* **Assignment**
Filter the records below for the word "scaled". Keep each line that has it.

* **Supplied entries**
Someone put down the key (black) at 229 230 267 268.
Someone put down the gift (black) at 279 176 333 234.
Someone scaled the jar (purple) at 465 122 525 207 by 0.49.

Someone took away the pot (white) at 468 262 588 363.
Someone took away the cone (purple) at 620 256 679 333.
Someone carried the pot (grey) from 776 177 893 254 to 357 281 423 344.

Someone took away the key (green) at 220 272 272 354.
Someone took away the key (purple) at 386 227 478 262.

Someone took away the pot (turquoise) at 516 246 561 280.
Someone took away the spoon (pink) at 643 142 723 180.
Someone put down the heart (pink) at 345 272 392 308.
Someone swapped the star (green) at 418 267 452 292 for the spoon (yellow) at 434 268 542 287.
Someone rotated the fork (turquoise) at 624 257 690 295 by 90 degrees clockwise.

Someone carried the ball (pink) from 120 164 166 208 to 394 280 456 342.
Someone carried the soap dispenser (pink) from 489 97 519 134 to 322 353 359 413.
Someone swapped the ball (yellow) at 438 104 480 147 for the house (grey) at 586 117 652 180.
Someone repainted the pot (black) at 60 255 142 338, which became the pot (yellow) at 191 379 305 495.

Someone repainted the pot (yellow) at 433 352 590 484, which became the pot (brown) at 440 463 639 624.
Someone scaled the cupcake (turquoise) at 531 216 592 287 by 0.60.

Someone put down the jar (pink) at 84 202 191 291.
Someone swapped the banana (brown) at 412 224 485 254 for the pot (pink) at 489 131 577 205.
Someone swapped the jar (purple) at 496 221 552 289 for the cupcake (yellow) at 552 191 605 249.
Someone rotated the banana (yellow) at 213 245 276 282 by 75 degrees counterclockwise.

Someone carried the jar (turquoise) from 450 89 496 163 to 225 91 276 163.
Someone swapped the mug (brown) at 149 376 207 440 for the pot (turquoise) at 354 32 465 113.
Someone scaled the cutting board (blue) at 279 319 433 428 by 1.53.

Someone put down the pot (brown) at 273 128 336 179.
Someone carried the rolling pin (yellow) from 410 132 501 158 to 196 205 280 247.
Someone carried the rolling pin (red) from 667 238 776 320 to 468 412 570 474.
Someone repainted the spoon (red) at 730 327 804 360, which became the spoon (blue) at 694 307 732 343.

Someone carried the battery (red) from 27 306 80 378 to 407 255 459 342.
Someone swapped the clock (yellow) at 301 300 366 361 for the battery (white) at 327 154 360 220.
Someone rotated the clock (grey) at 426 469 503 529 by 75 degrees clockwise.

* **Response**
Someone scaled the jar (purple) at 465 122 525 207 by 0.49.
Someone scaled the cupcake (turquoise) at 531 216 592 287 by 0.60.
Someone scaled the cutting board (blue) at 279 319 433 428 by 1.53.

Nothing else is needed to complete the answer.